## [MATERIAL FOR THIS EXERCISE]
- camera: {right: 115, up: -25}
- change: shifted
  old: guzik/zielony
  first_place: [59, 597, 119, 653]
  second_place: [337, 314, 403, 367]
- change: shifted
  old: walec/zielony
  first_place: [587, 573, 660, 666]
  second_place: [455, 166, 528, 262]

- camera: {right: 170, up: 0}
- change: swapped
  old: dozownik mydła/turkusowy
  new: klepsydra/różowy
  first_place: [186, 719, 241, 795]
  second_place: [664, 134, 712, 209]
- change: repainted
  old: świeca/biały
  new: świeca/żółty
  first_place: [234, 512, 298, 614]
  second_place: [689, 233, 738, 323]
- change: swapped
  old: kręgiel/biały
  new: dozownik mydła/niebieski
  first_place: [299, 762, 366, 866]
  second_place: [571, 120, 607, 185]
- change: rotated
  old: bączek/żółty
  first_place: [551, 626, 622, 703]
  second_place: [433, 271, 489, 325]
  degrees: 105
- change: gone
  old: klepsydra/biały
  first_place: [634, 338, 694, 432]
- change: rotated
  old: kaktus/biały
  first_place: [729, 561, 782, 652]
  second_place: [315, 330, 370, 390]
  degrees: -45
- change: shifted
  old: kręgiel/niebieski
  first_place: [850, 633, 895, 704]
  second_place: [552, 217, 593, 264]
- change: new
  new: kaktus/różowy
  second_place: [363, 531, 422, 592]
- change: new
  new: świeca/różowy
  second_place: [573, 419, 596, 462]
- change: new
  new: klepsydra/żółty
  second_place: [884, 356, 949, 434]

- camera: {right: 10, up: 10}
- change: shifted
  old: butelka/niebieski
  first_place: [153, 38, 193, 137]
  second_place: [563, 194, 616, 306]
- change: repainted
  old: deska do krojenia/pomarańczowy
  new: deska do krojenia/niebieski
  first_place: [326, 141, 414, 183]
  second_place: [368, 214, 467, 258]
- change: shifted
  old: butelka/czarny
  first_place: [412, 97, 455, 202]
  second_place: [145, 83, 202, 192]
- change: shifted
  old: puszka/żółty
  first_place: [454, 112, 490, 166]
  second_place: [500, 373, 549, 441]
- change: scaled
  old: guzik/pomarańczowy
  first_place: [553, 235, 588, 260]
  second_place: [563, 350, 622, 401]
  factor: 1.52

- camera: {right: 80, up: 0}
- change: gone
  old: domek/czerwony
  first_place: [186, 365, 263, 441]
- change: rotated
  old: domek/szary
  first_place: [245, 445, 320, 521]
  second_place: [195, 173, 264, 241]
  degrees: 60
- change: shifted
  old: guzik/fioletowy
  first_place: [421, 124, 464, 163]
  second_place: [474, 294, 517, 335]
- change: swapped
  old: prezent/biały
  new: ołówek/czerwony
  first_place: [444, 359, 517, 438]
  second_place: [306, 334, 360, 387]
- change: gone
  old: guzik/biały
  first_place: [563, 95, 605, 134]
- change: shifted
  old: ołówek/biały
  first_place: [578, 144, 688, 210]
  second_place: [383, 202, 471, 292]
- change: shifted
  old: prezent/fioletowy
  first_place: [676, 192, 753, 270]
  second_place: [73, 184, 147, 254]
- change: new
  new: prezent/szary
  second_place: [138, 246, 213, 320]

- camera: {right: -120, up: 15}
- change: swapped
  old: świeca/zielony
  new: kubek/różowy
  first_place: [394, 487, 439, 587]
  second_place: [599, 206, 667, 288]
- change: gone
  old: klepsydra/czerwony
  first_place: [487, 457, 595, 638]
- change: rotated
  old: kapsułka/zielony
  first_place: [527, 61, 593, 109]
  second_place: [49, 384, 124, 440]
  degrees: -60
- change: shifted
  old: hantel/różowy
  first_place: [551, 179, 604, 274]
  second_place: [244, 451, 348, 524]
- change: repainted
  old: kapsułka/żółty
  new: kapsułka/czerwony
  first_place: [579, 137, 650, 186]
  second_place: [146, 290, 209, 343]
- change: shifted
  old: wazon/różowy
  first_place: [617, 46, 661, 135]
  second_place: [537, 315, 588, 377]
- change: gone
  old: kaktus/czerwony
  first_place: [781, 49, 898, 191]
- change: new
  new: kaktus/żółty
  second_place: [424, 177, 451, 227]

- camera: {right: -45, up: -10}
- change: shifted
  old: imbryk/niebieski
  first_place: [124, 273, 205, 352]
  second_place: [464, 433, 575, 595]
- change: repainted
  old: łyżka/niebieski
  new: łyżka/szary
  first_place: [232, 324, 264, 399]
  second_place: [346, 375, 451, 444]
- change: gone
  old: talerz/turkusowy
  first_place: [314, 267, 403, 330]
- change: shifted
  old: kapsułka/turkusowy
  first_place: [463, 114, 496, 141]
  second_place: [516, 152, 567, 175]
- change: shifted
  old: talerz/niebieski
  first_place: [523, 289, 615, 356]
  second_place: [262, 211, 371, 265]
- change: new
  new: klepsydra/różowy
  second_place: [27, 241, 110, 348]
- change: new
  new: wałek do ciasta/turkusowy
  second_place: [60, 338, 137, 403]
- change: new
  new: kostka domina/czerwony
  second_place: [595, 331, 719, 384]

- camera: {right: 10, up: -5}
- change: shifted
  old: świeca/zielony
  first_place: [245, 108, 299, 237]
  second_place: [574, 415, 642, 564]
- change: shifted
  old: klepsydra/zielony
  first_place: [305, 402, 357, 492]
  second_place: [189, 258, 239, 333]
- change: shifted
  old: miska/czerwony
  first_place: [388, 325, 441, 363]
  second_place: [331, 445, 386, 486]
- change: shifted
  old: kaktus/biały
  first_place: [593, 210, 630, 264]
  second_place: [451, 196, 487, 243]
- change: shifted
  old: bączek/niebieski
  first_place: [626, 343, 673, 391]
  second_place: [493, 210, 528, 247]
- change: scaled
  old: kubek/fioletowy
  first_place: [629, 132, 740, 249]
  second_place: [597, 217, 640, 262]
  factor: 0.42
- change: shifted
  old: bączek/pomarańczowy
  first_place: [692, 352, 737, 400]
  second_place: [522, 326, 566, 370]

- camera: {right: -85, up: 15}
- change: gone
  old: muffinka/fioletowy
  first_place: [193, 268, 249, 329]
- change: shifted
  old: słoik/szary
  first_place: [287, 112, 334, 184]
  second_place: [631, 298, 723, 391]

## [WHAT THE EXERCISE ASKS]
The full listing must come back exactly as given.

## [SOLUTION FOR THIS TASK]
- camera: {right: 115, up: -25}
- change: shifted
  old: guzik/zielony
  first_place: [59, 597, 119, 653]
  second_place: [337, 314, 403, 367]
- change: shifted
  old: walec/zielony
  first_place: [587, 573, 660, 666]
  second_place: [455, 166, 528, 262]

- camera: {right: 170, up: 0}
- change: swapped
  old: dozownik mydła/turkusowy
  new: klepsydra/różowy
  first_place: [186, 719, 241, 795]
  second_place: [664, 134, 712, 209]
- change: repainted
  old: świeca/biały
  new: świeca/żółty
  first_place: [234, 512, 298, 614]
  second_place: [689, 233, 738, 323]
- change: swapped
  old: kręgiel/biały
  new: dozownik mydła/niebieski
  first_place: [299, 762, 366, 866]
  second_place: [571, 120, 607, 185]
- change: rotated
  old: bączek/żółty
  first_place: [551, 626, 622, 703]
  second_place: [433, 271, 489, 325]
  degrees: 105
- change: gone
  old: klepsydra/biały
  first_place: [634, 338, 694, 432]
- change: rotated
  old: kaktus/biały
  first_place: [729, 561, 782, 652]
  second_place: [315, 330, 370, 390]
  degrees: -45
- change: shifted
  old: kręgiel/niebieski
  first_place: [850, 633, 895, 704]
  second_place: [552, 217, 593, 264]
- change: new
  new: kaktus/różowy
  second_place: [363, 531, 422, 592]
- change: new
  new: świeca/różowy
  second_place: [573, 419, 596, 462]
- change: new
  new: klepsydra/żółty
  second_place: [884, 356, 949, 434]

- camera: {right: 10, up: 10}
- change: shifted
  old: butelka/niebieski
  first_place: [153, 38, 193, 137]
  second_place: [563, 194, 616, 306]
- change: repainted
  old: deska do krojenia/pomarańczowy
  new: deska do krojenia/niebieski
  first_place: [326, 141, 414, 183]
  second_place: [368, 214, 467, 258]
- change: shifted
  old: butelka/czarny
  first_place: [412, 97, 455, 202]
  second_place: [145, 83, 202, 192]
- change: shifted
  old: puszka/żółty
  first_place: [454, 112, 490, 166]
  second_place: [500, 373, 549, 441]
- change: scaled
  old: guzik/pomarańczowy
  first_place: [553, 235, 588, 260]
  second_place: [563, 350, 622, 401]
  factor: 1.52

- camera: {right: 80, up: 0}
- change: gone
  old: domek/czerwony
  first_place: [186, 365, 263, 441]
- change: rotated
  old: domek/szary
  first_place: [245, 445, 320, 521]
  second_place: [195, 173, 264, 241]
  degrees: 60
- change: shifted
  old: guzik/fioletowy
  first_place: [421, 124, 464, 163]
  second_place: [474, 294, 517, 335]
- change: swapped
  old: prezent/biały
  new: ołówek/czerwony
  first_place: [444, 359, 517, 438]
  second_place: [306, 334, 360, 387]
- change: gone
  old: guzik/biały
  first_place: [563, 95, 605, 134]
- change: shifted
  old: ołówek/biały
  first_place: [578, 144, 688, 210]
  second_place: [383, 202, 471, 292]
- change: shifted
  old: prezent/fioletowy
  first_place: [676, 192, 753, 270]
  second_place: [73, 184, 147, 254]
- change: new
  new: prezent/szary
  second_place: [138, 246, 213, 320]

- camera: {right: -120, up: 15}
- change: swapped
  old: świeca/zielony
  new: kubek/różowy
  first_place: [394, 487, 439, 587]
  second_place: [599, 206, 667, 288]
- change: gone
  old: klepsydra/czerwony
  first_place: [487, 457, 595, 638]
- change: rotated
  old: kapsułka/zielony
  first_place: [527, 61, 593, 109]
  second_place: [49, 384, 124, 440]
  degrees: -60
- change: shifted
  old: hantel/różowy
  first_place: [551, 179, 604, 274]
  second_place: [244, 451, 348, 524]
- change: repainted
  old: kapsułka/żółty
  new: kapsułka/czerwony
  first_place: [579, 137, 650, 186]
  second_place: [146, 290, 209, 343]
- change: shifted
  old: wazon/różowy
  first_place: [617, 46, 661, 135]
  second_place: [537, 315, 588, 377]
- change: gone
  old: kaktus/czerwony
  first_place: [781, 49, 898, 191]
- change: new
  new: kaktus/żółty
  second_place: [424, 177, 451, 227]

- camera: {right: -45, up: -10}
- change: shifted
  old: imbryk/niebieski
  first_place: [124, 273, 205, 352]
  second_place: [464, 433, 575, 595]
- change: repainted
  old: łyżka/niebieski
  new: łyżka/szary
  first_place: [232, 324, 264, 399]
  second_place: [346, 375, 451, 444]
- change: gone
  old: talerz/turkusowy
  first_place: [314, 267, 403, 330]
- change: shifted
  old: kapsułka/turkusowy
  first_place: [463, 114, 496, 141]
  second_place: [516, 152, 567, 175]
- change: shifted
  old: talerz/niebieski
  first_place: [523, 289, 615, 356]
  second_place: [262, 211, 371, 265]
- change: new
  new: klepsydra/różowy
  second_place: [27, 241, 110, 348]
- change: new
  new: wałek do ciasta/turkusowy
  second_place: [60, 338, 137, 403]
- change: new
  new: kostka domina/czerwony
  second_place: [595, 331, 719, 384]

- camera: {right: 10, up: -5}
- change: shifted
  old: świeca/zielony
  first_place: [245, 108, 299, 237]
  second_place: [574, 415, 642, 564]
- change: shifted
  old: klepsydra/zielony
  first_place: [305, 402, 357, 492]
  second_place: [189, 258, 239, 333]
- change: shifted
  old: miska/czerwony
  first_place: [388, 325, 441, 363]
  second_place: [331, 445, 386, 486]
- change: shifted
  old: kaktus/biały
  first_place: [593, 210, 630, 264]
  second_place: [451, 196, 487, 243]
- change: shifted
  old: bączek/niebieski
  first_place: [626, 343, 673, 391]
  second_place: [493, 210, 528, 247]
- change: scaled
  old: kubek/fioletowy
  first_place: [629, 132, 740, 249]
  second_place: [597, 217, 640, 262]
  factor: 0.42
- change: shifted
  old: bączek/pomarańczowy
  first_place: [692, 352, 737, 400]
  second_place: [522, 326, 566, 370]

- camera: {right: -85, up: 15}
- change: gone
  old: muffinka/fioletowy
  first_place: [193, 268, 249, 329]
- change: shifted
  old: słoik/szary
  first_place: [287, 112, 334, 184]
  second_place: [631, 298, 723, 391]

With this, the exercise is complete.